## What to produce
Scan the material and copy out each line where the word "after" occurs.

Dataset section START

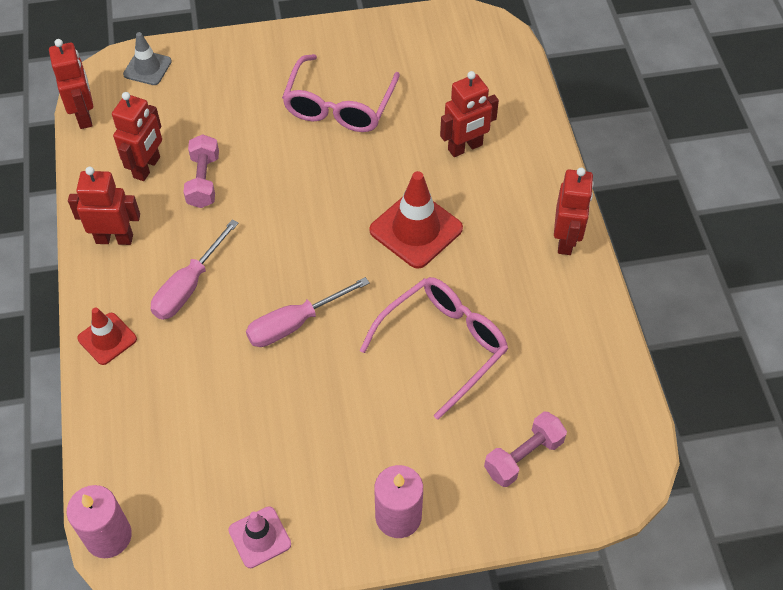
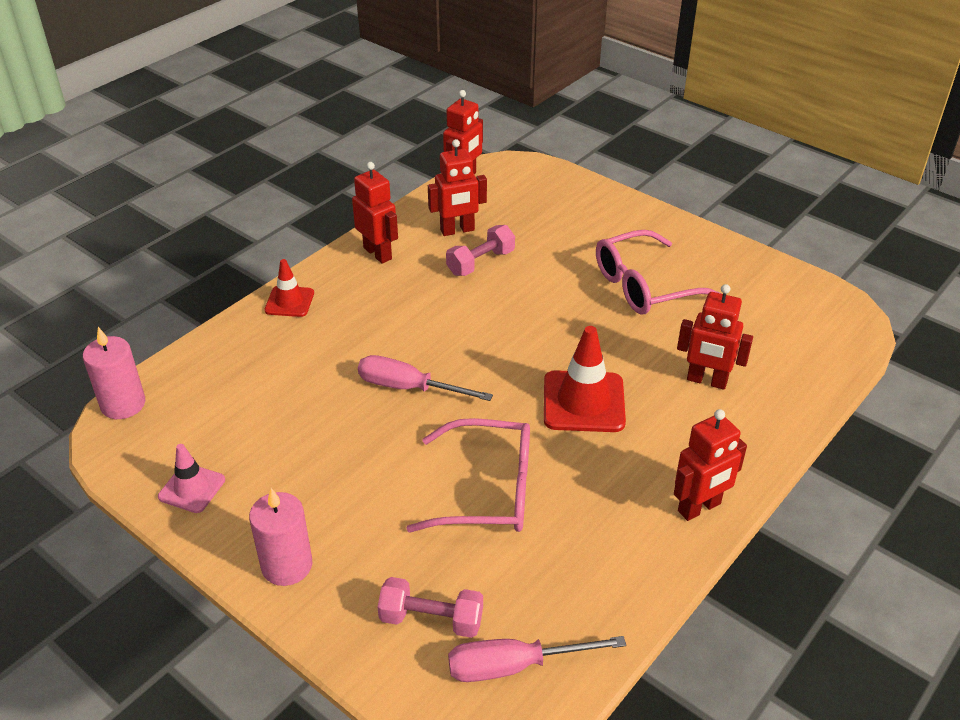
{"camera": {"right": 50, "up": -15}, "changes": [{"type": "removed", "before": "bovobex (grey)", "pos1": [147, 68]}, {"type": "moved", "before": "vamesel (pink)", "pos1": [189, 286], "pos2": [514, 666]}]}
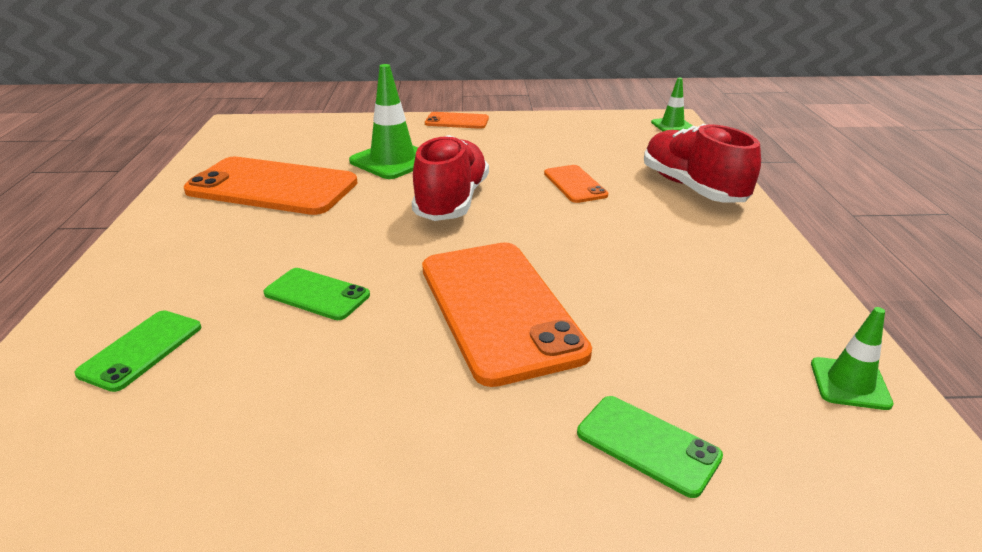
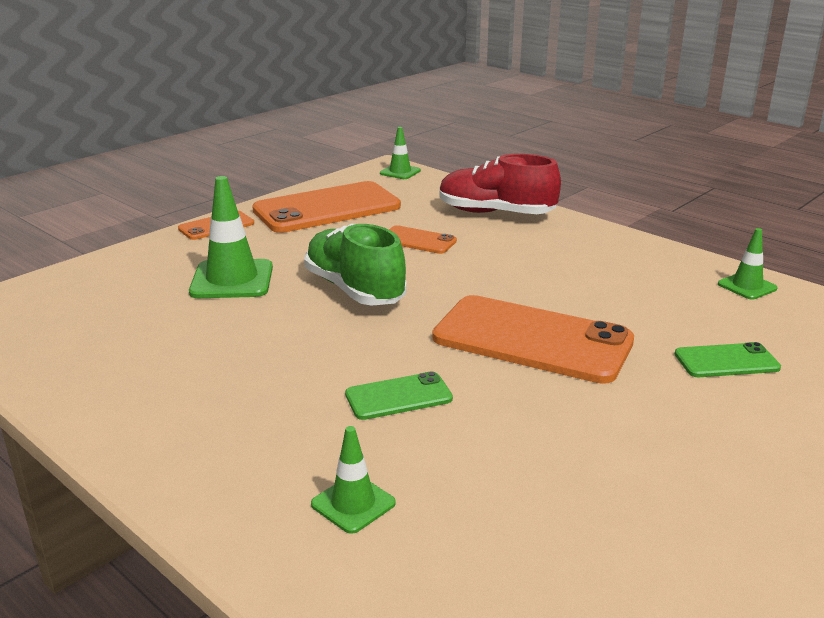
{"camera": {"right": -45, "up": -5}, "changes": [{"type": "recoloured", "before": "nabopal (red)", "after": "nabopal (green)", "pos1": [452, 201], "pos2": [354, 290]}, {"type": "moved", "before": "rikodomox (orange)", "pos1": [272, 187], "pos2": [327, 208]}, {"type": "replaced", "before": "rikodomox (green)", "after": "bovobex (green)", "pos1": [141, 350], "pos2": [353, 504]}]}
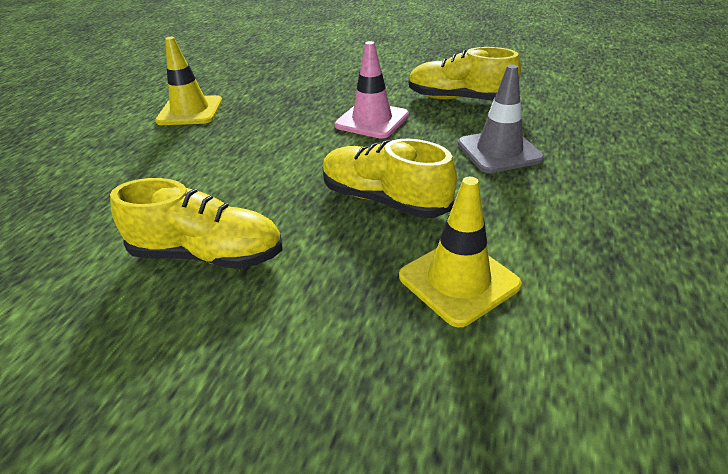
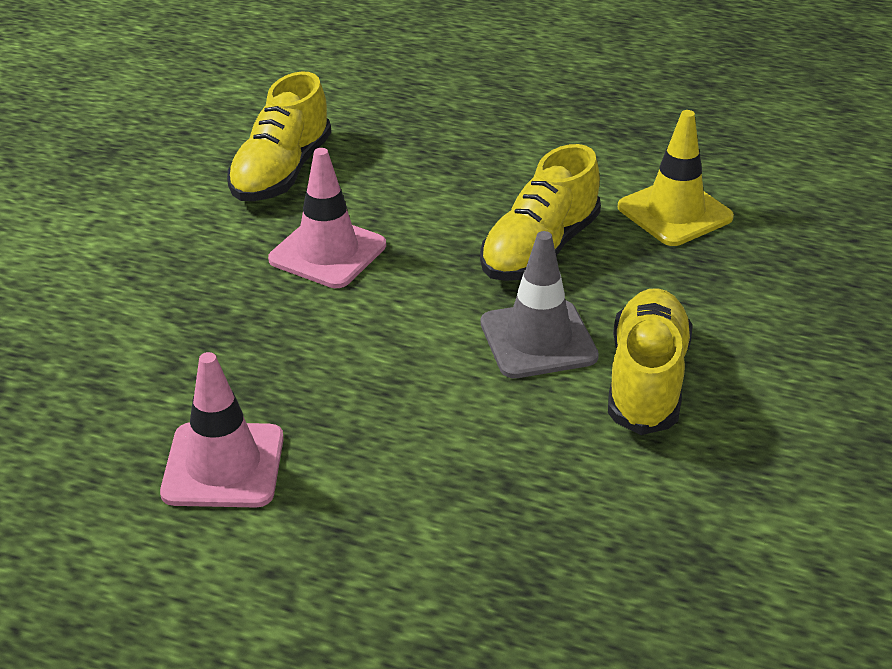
{"camera": {"right": -90, "up": 0}, "changes": [{"type": "recoloured", "before": "bovobex (yellow)", "after": "bovobex (pink)", "pos1": [190, 111], "pos2": [223, 465]}, {"type": "moved", "before": "bovobex (grey)", "pos1": [499, 151], "pos2": [538, 340]}]}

Dataset section END

## Response box
{"camera": {"right": -45, "up": -5}, "changes": [{"type": "recoloured", "before": "nabopal (red)", "after": "nabopal (green)", "pos1": [452, 201], "pos2": [354, 290]}, {"type": "moved", "before": "rikodomox (orange)", "pos1": [272, 187], "pos2": [327, 208]}, {"type": "replaced", "before": "rikodomox (green)", "after": "bovobex (green)", "pos1": [141, 350], "pos2": [353, 504]}]}
{"camera": {"right": -90, "up": 0}, "changes": [{"type": "recoloured", "before": "bovobex (yellow)", "after": "bovobex (pink)", "pos1": [190, 111], "pos2": [223, 465]}, {"type": "moved", "before": "bovobex (grey)", "pos1": [499, 151], "pos2": [538, 340]}]}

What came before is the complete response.